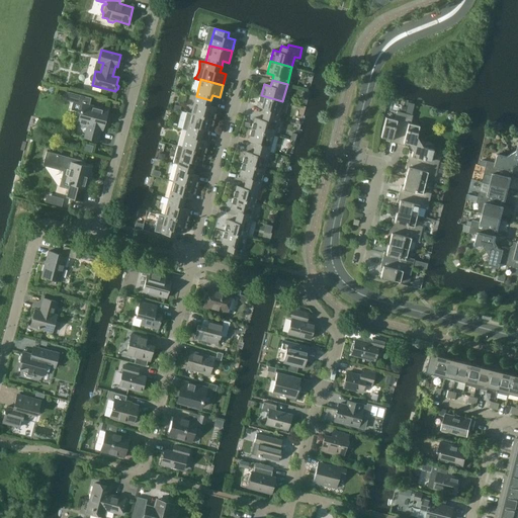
[(68,92),(66,99),(74,101),(72,109),(80,111),(78,120),(88,123),(84,138),(97,141),(100,130),(102,130),(108,110),(89,105),(91,98),(80,95),(68,92)]
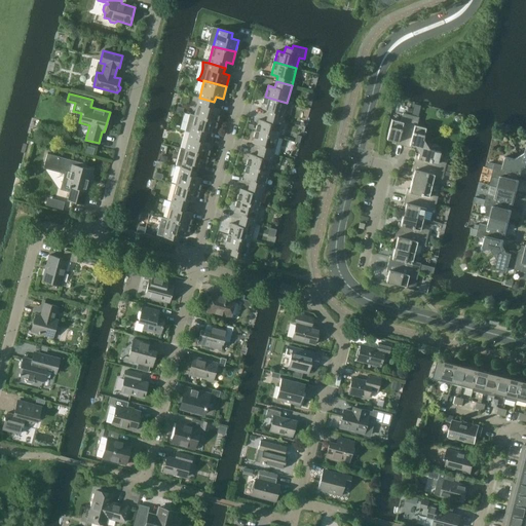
[(287,103),(265,97),(262,108),(268,110),(267,116),(283,120),(287,103)]
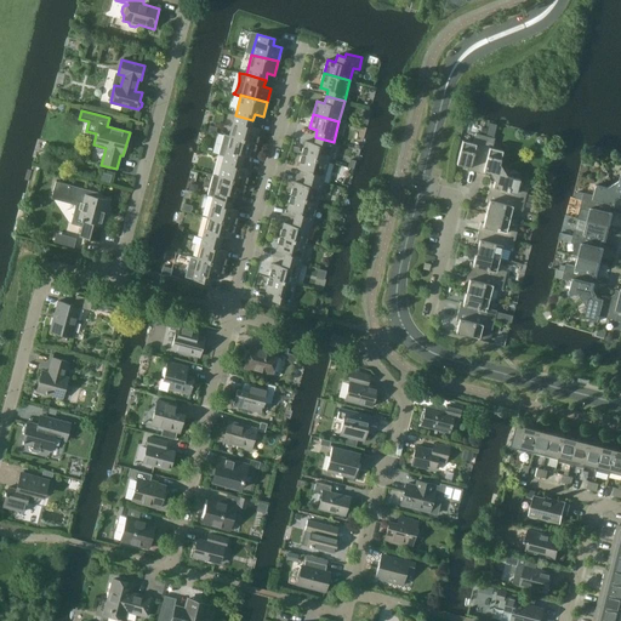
[(251,127),(252,120),(235,115),(229,136),(256,143),(260,129),(251,127)]
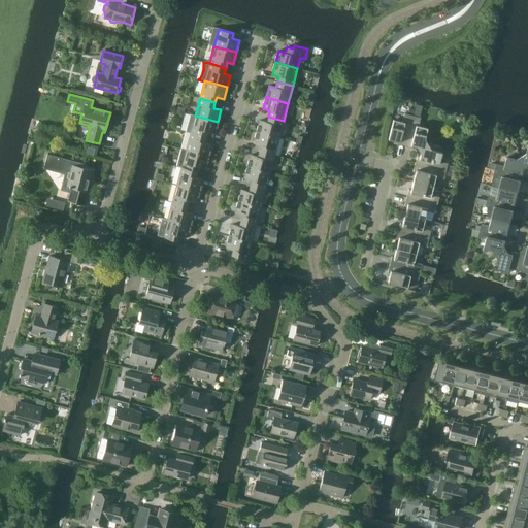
[(404,146),(413,116),(404,113),(402,122),(393,120),(388,139),(397,142),(396,144),(404,146)]
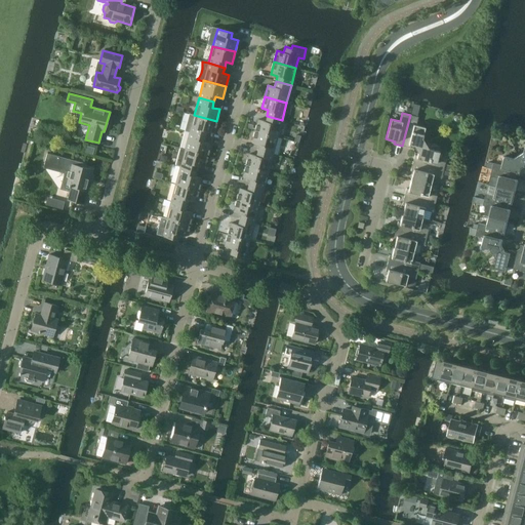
[(213,132),(216,121),(194,115),(190,114),(185,131),(190,132),(205,136),(206,130),(213,132)]
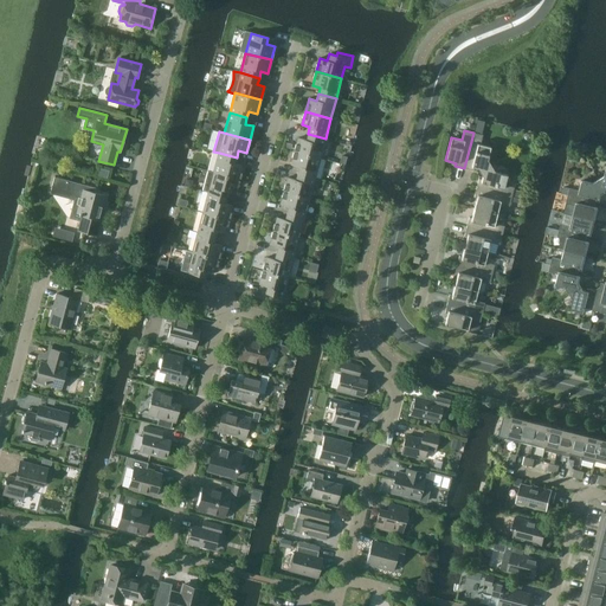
[(483,135),(474,133),(464,168),(474,171),(475,168),(477,168),(479,173),(491,166),(488,160),(490,147),(481,144),(483,135)]
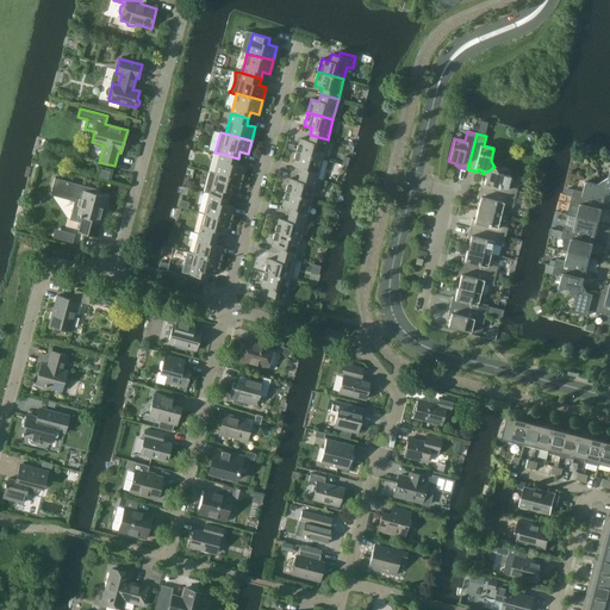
[(322,159),(328,139),(310,135),(307,141),(300,138),(297,153),(322,159)]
■ ■ ■ ■ ■ ■ ■
**AIM OF THE TASK**
First drop every picture, then print the data above exactly as it stands.

**WRITTEN SOLUTION**
[(68,92),(66,99),(74,101),(72,109),(80,111),(78,120),(88,123),(84,138),(97,141),(100,130),(102,130),(108,110),(89,105),(91,98),(80,95),(68,92)]
[(287,103),(265,97),(262,108),(268,110),(267,116),(283,120),(287,103)]
[(251,127),(252,120),(235,115),(229,136),(256,143),(260,129),(251,127)]
[(404,146),(413,116),(404,113),(402,122),(393,120),(388,139),(397,142),(396,144),(404,146)]
[(213,132),(216,121),(194,115),(190,114),(185,131),(190,132),(205,136),(206,130),(213,132)]
[(483,135),(474,133),(464,168),(474,171),(475,168),(477,168),(479,173),(491,166),(488,160),(490,147),(481,144),(483,135)]
[(322,159),(328,139),(310,135),(307,141),(300,138),(297,153),(322,159)]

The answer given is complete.